WHAT IS BEING ASKED |
Reproduce word for word the lines between those holding "camera: 80 degrees left, 20 degrees up" and "(197, 220) = (295, 415): green", inclusive, and nothing else from the data below.

DATA |
- - - -

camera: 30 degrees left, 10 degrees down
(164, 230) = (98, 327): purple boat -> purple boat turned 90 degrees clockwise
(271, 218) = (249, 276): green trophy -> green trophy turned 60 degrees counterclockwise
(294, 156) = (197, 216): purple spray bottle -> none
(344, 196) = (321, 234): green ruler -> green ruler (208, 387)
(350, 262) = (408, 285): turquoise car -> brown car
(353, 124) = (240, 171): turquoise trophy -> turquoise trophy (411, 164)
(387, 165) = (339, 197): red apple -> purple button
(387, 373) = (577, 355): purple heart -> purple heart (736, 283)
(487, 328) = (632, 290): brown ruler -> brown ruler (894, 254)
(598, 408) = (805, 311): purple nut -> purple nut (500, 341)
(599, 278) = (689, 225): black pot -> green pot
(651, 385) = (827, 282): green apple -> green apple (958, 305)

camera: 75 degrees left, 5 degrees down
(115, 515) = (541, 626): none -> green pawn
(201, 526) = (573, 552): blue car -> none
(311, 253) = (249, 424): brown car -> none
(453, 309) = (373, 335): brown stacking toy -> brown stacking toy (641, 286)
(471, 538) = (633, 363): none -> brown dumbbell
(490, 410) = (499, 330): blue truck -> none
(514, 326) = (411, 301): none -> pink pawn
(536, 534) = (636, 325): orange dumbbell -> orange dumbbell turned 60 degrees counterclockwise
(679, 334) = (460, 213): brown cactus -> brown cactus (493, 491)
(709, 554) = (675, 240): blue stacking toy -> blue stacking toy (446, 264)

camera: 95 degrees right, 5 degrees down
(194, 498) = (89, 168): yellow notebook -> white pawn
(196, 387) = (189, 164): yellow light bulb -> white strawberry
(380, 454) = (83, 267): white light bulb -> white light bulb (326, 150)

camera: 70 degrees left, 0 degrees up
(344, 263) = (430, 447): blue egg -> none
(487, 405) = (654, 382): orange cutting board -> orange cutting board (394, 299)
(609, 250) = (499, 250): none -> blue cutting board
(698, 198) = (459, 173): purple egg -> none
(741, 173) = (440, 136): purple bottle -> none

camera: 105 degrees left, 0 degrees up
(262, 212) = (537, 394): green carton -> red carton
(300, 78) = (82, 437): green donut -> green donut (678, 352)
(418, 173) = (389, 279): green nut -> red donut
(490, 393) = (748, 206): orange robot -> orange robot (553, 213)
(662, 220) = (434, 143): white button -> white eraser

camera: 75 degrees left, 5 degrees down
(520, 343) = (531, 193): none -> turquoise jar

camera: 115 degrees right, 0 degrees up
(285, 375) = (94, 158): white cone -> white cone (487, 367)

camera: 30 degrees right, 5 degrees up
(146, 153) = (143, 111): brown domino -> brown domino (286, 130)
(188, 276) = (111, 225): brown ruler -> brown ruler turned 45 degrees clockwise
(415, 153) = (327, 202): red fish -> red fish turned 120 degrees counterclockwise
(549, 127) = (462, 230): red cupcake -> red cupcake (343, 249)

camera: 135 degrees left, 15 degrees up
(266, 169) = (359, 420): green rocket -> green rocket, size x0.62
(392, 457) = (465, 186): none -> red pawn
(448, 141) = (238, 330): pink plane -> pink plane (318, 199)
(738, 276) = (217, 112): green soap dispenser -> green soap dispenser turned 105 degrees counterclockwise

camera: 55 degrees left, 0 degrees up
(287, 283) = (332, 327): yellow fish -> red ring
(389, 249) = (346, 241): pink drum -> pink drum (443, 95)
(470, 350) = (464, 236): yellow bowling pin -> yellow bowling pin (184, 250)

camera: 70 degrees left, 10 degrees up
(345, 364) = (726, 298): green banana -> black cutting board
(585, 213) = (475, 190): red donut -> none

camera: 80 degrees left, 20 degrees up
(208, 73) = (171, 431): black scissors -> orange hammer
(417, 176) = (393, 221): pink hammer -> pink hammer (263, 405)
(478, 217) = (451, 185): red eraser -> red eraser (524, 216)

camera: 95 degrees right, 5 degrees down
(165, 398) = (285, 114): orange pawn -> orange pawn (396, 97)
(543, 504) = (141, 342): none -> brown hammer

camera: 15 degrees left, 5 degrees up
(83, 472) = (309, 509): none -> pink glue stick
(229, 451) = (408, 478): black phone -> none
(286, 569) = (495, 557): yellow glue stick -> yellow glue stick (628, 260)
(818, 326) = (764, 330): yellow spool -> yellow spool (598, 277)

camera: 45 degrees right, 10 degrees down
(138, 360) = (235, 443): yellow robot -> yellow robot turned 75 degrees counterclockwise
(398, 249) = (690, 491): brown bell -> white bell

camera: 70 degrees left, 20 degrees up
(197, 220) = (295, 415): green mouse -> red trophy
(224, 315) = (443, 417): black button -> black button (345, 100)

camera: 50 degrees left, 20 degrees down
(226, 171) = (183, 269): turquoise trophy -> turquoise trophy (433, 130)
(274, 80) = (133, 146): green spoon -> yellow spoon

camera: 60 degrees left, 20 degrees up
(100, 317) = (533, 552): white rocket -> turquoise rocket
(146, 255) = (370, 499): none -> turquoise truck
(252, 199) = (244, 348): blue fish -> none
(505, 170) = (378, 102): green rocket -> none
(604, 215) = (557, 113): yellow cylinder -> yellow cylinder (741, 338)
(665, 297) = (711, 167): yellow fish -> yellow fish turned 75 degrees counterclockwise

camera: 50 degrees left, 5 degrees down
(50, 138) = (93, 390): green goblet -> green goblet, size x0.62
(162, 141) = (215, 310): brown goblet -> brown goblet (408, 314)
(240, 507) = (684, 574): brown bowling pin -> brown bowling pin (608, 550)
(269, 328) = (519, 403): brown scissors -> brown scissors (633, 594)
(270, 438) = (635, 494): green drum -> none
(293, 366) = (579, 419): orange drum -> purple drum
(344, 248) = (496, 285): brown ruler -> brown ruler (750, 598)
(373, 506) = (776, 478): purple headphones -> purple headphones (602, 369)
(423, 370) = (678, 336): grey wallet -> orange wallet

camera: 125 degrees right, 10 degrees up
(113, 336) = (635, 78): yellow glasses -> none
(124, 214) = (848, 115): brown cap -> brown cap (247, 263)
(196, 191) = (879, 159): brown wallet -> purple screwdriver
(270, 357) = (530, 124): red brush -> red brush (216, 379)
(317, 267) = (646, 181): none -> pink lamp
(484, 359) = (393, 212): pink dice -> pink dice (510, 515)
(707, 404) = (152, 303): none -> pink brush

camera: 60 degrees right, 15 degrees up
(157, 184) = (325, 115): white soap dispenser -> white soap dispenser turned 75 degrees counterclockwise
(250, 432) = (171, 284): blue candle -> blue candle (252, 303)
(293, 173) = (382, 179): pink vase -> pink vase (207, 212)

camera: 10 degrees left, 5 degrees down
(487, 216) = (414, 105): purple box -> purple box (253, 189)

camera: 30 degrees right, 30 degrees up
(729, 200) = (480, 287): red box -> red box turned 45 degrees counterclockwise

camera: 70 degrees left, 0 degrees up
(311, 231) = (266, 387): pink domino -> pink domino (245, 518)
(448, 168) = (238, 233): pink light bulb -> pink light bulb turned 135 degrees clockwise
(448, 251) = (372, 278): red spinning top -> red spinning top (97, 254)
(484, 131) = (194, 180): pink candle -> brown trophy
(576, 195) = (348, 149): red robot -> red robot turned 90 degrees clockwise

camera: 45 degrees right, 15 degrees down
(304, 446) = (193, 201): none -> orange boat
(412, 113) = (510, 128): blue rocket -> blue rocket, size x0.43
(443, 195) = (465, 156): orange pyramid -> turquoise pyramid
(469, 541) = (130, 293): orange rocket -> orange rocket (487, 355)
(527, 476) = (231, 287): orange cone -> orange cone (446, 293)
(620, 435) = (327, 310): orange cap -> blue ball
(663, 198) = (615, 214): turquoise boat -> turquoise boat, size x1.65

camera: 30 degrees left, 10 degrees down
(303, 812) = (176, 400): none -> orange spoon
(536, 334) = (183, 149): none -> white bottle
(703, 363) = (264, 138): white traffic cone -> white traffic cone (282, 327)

- - - -

FINISHED TASK |
camera: 80 degrees left, 20 degrees up
(208, 73) = (171, 431): black scissors -> orange hammer
(417, 176) = (393, 221): pink hammer -> pink hammer (263, 405)
(478, 217) = (451, 185): red eraser -> red eraser (524, 216)

camera: 95 degrees right, 5 degrees down
(165, 398) = (285, 114): orange pawn -> orange pawn (396, 97)
(543, 504) = (141, 342): none -> brown hammer

camera: 15 degrees left, 5 degrees up
(83, 472) = (309, 509): none -> pink glue stick
(229, 451) = (408, 478): black phone -> none
(286, 569) = (495, 557): yellow glue stick -> yellow glue stick (628, 260)
(818, 326) = (764, 330): yellow spool -> yellow spool (598, 277)

camera: 45 degrees right, 10 degrees down
(138, 360) = (235, 443): yellow robot -> yellow robot turned 75 degrees counterclockwise
(398, 249) = (690, 491): brown bell -> white bell

camera: 70 degrees left, 20 degrees up
(197, 220) = (295, 415): green mouse -> red trophy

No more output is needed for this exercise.